Report each line of the data that includes the word "MATRIX".

[Start of section]

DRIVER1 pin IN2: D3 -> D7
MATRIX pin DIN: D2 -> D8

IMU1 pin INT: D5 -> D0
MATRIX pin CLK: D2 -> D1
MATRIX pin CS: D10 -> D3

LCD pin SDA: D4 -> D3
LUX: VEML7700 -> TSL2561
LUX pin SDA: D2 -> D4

[End of section]

[ANSWER TO THE PROBLEM]
MATRIX pin DIN: D2 -> D8
MATRIX pin CLK: D2 -> D1
MATRIX pin CS: D10 -> D3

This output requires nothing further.